━━ Dataset content

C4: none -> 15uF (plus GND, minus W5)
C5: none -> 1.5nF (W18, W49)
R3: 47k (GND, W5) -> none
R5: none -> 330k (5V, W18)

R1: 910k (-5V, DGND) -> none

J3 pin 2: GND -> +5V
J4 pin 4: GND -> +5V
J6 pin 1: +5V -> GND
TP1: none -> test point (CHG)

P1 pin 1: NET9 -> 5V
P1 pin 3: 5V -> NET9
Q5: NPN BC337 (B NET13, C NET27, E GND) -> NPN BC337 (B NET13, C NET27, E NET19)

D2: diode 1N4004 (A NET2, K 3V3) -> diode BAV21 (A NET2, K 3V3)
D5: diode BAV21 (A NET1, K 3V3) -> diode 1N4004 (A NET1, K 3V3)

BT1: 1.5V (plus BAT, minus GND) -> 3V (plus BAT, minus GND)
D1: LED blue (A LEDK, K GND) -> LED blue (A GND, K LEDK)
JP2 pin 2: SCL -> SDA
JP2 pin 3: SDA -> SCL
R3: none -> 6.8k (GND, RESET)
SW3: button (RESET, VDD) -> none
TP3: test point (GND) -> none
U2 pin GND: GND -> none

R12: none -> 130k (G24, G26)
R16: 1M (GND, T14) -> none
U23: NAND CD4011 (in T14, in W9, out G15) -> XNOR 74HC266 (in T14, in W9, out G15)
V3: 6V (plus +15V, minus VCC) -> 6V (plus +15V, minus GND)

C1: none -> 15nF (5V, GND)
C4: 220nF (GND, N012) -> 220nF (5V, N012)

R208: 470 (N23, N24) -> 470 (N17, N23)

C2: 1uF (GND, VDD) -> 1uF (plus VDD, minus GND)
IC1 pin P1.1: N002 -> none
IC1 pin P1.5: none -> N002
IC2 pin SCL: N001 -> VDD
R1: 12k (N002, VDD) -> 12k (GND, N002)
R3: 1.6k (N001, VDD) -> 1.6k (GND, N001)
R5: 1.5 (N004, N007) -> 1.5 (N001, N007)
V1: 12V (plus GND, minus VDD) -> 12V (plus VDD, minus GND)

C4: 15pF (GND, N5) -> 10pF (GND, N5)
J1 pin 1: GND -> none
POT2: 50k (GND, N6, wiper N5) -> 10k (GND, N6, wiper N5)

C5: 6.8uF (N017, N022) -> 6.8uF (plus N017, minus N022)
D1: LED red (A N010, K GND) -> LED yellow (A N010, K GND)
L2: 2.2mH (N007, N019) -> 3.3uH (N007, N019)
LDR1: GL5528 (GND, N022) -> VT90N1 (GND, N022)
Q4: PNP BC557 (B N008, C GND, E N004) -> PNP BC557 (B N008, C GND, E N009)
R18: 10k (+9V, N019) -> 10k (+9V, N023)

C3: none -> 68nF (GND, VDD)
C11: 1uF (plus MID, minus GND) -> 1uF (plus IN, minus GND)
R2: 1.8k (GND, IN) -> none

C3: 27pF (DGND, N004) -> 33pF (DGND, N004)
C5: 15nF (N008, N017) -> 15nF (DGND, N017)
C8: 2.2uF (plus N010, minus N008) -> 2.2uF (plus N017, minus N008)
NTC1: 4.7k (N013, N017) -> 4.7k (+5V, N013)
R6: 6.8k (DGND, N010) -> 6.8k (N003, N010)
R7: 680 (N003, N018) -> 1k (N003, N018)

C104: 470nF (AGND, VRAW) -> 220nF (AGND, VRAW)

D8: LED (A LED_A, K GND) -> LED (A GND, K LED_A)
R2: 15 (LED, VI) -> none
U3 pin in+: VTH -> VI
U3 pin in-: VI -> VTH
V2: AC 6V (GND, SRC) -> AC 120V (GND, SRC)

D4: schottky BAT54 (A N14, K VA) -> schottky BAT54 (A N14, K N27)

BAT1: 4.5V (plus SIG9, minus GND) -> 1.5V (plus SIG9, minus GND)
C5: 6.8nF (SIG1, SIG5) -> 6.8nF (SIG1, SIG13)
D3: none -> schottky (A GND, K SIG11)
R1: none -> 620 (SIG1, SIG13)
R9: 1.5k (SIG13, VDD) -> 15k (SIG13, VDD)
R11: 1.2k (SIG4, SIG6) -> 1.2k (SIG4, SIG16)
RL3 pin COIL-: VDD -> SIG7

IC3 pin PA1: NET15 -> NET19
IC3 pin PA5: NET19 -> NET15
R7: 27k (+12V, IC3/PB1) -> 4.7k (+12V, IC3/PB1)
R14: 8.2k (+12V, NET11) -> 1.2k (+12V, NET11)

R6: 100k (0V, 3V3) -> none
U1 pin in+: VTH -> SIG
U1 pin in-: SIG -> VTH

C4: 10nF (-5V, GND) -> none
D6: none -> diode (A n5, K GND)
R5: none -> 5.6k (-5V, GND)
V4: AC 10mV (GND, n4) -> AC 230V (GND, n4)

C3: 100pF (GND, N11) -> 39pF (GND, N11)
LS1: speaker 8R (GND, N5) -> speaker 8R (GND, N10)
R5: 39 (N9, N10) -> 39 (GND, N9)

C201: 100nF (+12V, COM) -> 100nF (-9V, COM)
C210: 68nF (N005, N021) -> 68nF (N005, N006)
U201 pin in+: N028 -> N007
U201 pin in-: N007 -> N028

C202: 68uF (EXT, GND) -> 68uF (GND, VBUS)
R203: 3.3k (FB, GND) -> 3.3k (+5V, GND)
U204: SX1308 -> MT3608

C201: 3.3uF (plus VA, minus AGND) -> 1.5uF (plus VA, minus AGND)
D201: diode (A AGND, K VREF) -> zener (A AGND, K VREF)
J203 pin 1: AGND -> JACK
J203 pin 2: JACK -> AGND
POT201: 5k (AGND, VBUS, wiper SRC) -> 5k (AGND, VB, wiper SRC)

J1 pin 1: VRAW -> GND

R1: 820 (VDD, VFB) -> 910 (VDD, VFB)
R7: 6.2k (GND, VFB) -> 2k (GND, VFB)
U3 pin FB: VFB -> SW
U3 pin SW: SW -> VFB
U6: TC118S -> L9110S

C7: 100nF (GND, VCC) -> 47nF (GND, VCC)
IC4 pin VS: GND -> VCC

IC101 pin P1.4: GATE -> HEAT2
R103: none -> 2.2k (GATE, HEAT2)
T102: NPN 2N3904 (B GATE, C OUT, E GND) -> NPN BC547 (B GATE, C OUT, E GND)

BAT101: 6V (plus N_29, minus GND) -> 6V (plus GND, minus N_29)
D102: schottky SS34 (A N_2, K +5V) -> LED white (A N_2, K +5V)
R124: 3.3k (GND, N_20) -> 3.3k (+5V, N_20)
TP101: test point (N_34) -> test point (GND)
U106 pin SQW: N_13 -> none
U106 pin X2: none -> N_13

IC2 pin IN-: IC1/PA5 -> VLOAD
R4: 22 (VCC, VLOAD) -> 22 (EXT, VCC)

━━━━

- _Required action_
What lines in the records above include the string "VBUS"? Copy each one.

- _Answer to the problem_
C202: 68uF (EXT, GND) -> 68uF (GND, VBUS)
POT201: 5k (AGND, VBUS, wiper SRC) -> 5k (AGND, VB, wiper SRC)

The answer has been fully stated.